EXERCISE OBJECTIVE: Count the lines below containing "road"; state the number only.

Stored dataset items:
──────────
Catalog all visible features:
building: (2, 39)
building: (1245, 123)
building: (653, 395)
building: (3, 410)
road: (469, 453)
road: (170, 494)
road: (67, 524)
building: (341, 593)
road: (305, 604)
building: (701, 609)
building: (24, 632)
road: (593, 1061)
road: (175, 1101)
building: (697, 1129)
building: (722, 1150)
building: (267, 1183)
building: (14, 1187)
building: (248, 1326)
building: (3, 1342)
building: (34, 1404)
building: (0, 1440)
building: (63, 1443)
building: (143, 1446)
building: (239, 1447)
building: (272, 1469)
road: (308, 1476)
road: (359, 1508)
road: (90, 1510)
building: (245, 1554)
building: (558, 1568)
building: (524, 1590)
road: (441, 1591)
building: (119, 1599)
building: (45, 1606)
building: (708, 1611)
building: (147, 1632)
──────────
COMPLETED EXERCISE: 10